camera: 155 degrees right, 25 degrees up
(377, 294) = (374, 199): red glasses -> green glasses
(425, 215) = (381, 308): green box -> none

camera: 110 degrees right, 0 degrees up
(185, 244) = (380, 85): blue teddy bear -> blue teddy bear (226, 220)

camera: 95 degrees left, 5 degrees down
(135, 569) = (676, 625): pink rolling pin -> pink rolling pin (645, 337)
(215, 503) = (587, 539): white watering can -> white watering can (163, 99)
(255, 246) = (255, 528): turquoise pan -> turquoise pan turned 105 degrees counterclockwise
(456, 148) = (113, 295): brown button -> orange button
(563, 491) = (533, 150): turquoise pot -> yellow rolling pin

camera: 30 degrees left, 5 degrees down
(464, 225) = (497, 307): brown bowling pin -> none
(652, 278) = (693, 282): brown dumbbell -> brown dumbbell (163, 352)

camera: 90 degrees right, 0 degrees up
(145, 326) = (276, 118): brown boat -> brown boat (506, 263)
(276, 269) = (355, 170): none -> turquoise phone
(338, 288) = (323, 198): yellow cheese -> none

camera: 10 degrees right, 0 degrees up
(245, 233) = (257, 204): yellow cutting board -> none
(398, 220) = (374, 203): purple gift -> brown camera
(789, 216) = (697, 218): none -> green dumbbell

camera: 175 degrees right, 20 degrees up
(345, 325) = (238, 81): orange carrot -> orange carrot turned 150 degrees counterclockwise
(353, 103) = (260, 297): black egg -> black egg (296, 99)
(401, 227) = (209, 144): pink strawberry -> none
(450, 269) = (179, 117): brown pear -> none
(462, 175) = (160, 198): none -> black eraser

[Required work]
Begin with the line holding "camera: 95 degrees left, 5 degrees down" and end with the last line of the material. Write out those lines exactly, and only those.

[Task response]
camera: 95 degrees left, 5 degrees down
(135, 569) = (676, 625): pink rolling pin -> pink rolling pin (645, 337)
(215, 503) = (587, 539): white watering can -> white watering can (163, 99)
(255, 246) = (255, 528): turquoise pan -> turquoise pan turned 105 degrees counterclockwise
(456, 148) = (113, 295): brown button -> orange button
(563, 491) = (533, 150): turquoise pot -> yellow rolling pin

camera: 30 degrees left, 5 degrees down
(464, 225) = (497, 307): brown bowling pin -> none
(652, 278) = (693, 282): brown dumbbell -> brown dumbbell (163, 352)

camera: 90 degrees right, 0 degrees up
(145, 326) = (276, 118): brown boat -> brown boat (506, 263)
(276, 269) = (355, 170): none -> turquoise phone
(338, 288) = (323, 198): yellow cheese -> none

camera: 10 degrees right, 0 degrees up
(245, 233) = (257, 204): yellow cutting board -> none
(398, 220) = (374, 203): purple gift -> brown camera
(789, 216) = (697, 218): none -> green dumbbell

camera: 175 degrees right, 20 degrees up
(345, 325) = (238, 81): orange carrot -> orange carrot turned 150 degrees counterclockwise
(353, 103) = (260, 297): black egg -> black egg (296, 99)
(401, 227) = (209, 144): pink strawberry -> none
(450, 269) = (179, 117): brown pear -> none
(462, 175) = (160, 198): none -> black eraser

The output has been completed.